*TASK*
Every line of the data should be written out exactly, with the pictures left out.

::: DATA TO EXAMINE

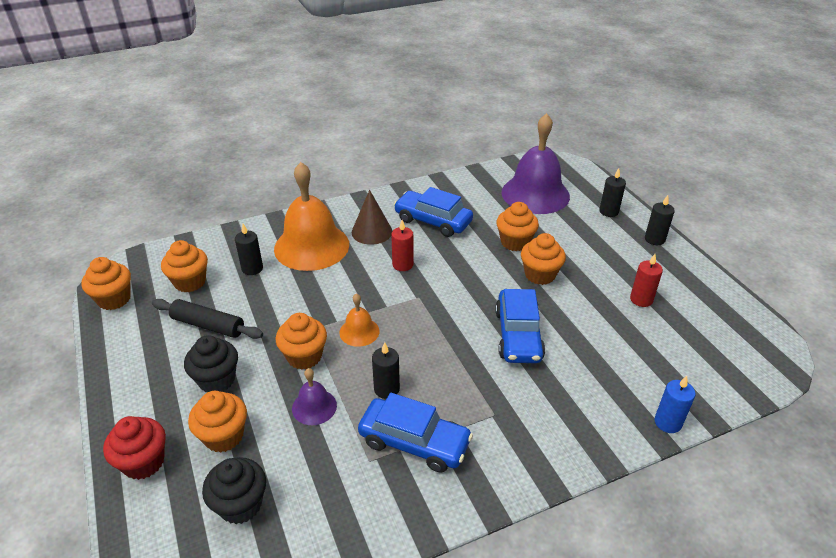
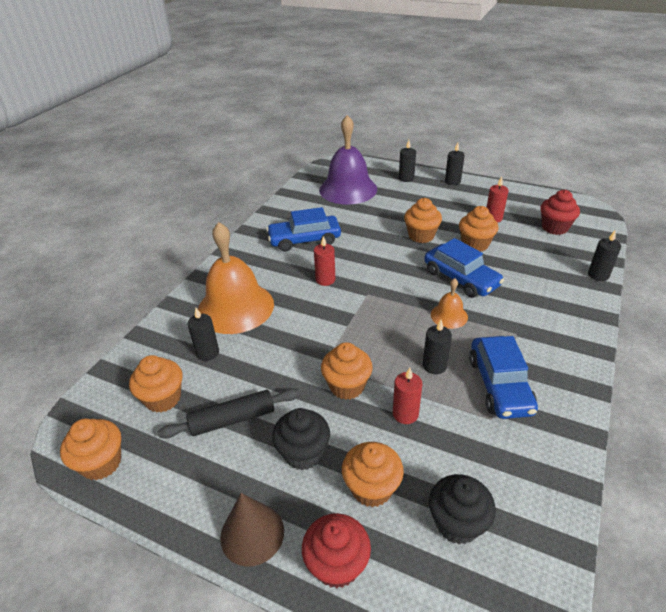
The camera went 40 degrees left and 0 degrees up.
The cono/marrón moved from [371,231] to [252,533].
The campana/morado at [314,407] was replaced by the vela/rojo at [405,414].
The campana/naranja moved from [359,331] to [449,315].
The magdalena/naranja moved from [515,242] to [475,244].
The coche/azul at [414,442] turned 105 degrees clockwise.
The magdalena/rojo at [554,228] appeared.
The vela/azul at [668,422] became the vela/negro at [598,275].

::::::

*EXPECTED OUTPUT*
The camera went 40 degrees left and 0 degrees up.
The cono/marrón moved from [371,231] to [252,533].
The campana/morado at [314,407] was replaced by the vela/rojo at [405,414].
The campana/naranja moved from [359,331] to [449,315].
The magdalena/naranja moved from [515,242] to [475,244].
The coche/azul at [414,442] turned 105 degrees clockwise.
The magdalena/rojo at [554,228] appeared.
The vela/azul at [668,422] became the vela/negro at [598,275].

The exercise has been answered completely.